WHAT IS BEING ASKED: Look through the material below and copy every line containing the word "blue".

TASK INPUT:
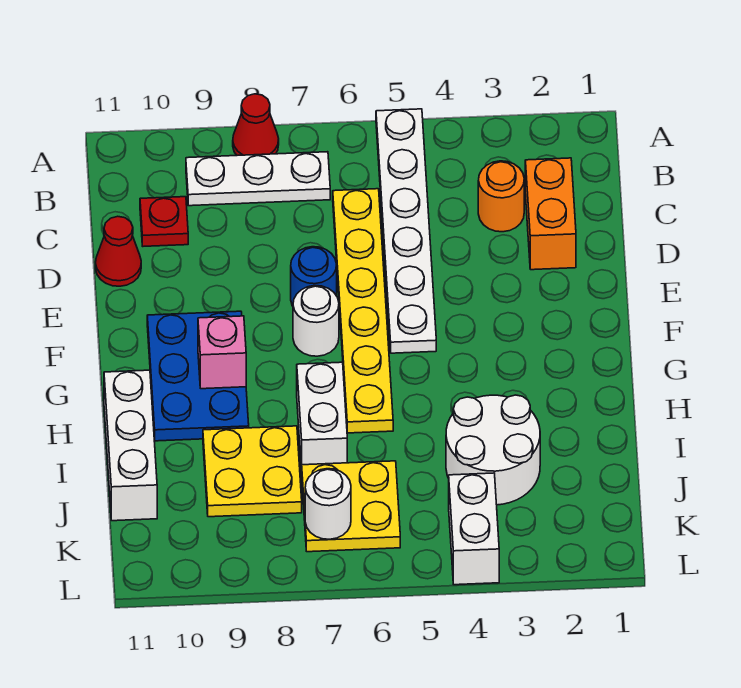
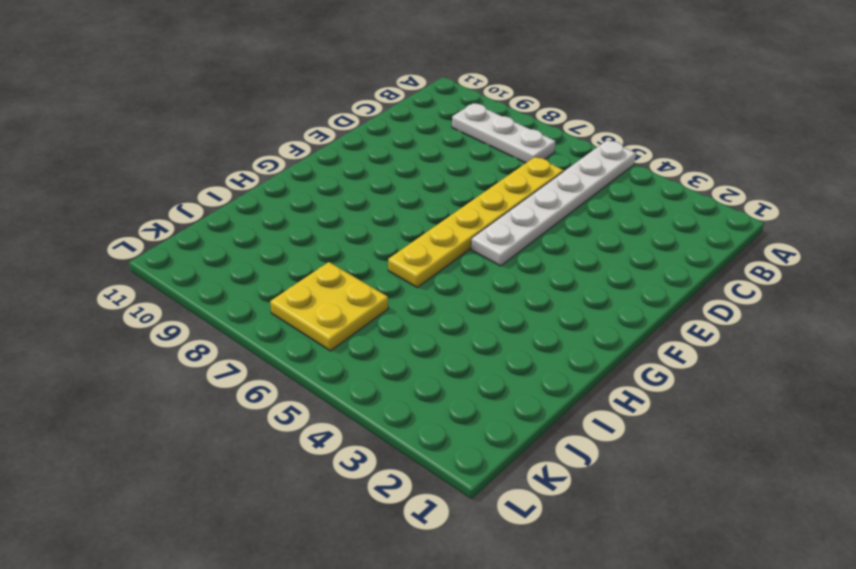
none -> red cone A8 level 1
none -> orange brick C2:D2 level 1
none -> orange round brick C3 level 1

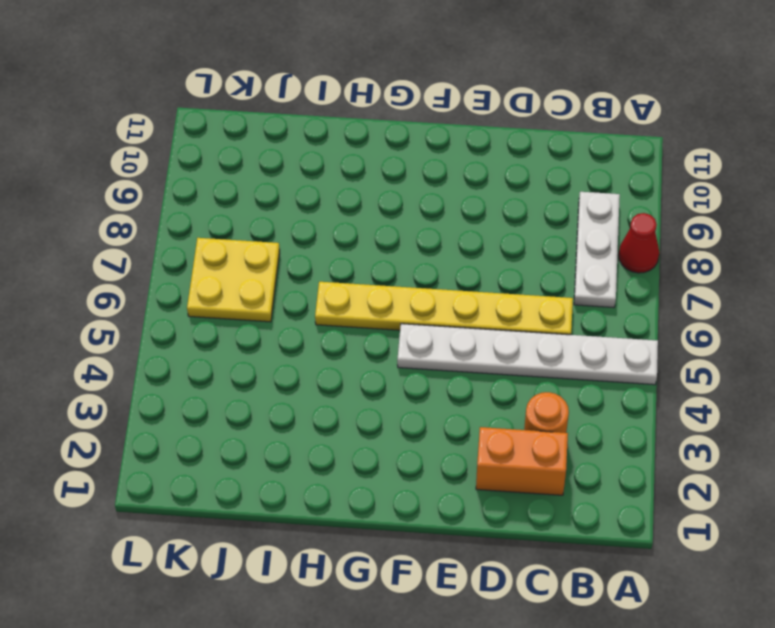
none -> red plate C10 level 1
none -> red cone D11 level 1
none -> blue round brick E7 level 1

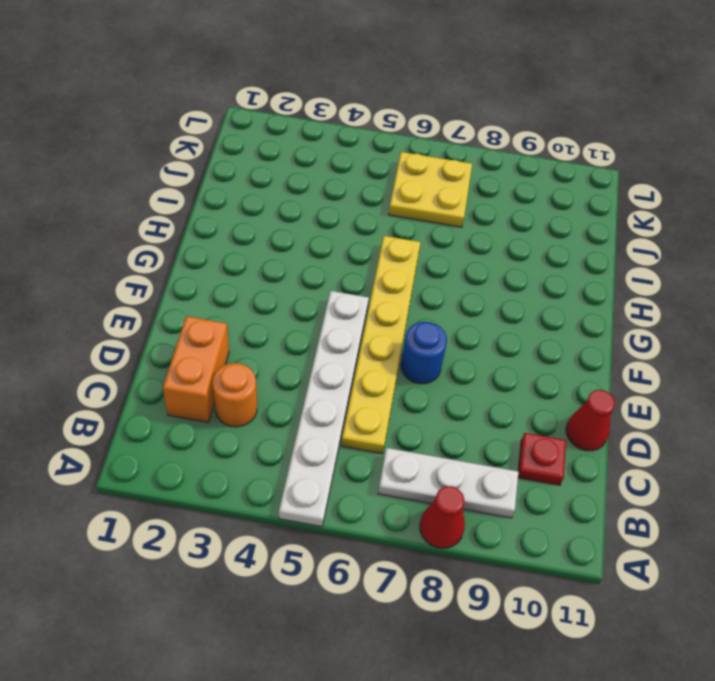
none -> white round brick F7 level 1
none -> blue plate F9:H10 level 1
none -> white brick H7:I7 level 1

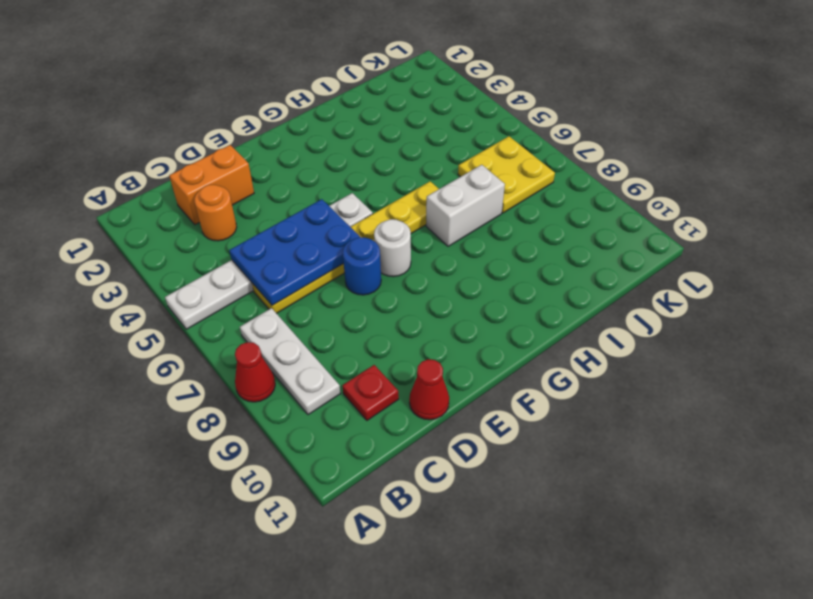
blue plate C5:E6 level 2 -> blue plate F9:H10 level 1
none -> white brick H11:J11 level 1
none -> white round brick I3:J4 level 1
none -> yellow plate I8:J9 level 1

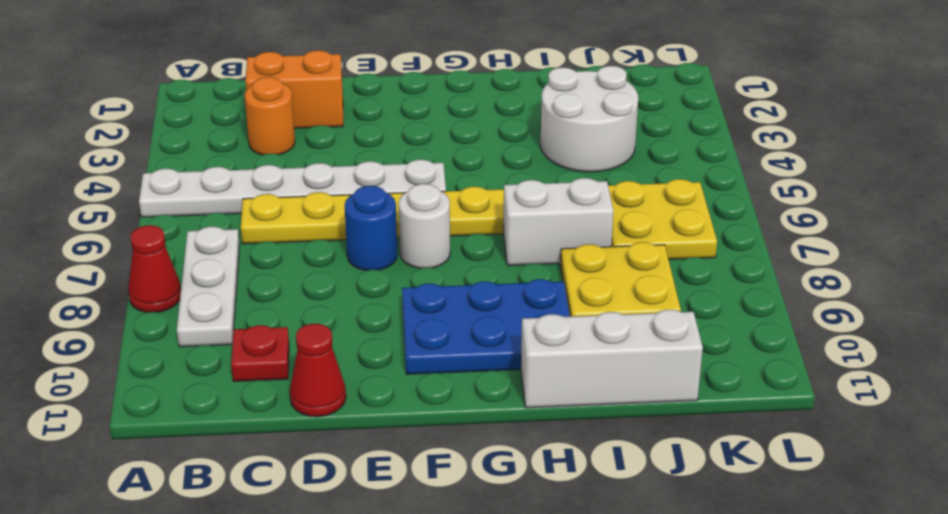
none -> white brick K4:L4 level 1
none -> pink brick G9 level 2
none -> white round brick K7 level 2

RESPONSE:
none -> blue round brick E7 level 1
none -> blue plate F9:H10 level 1
blue plate C5:E6 level 2 -> blue plate F9:H10 level 1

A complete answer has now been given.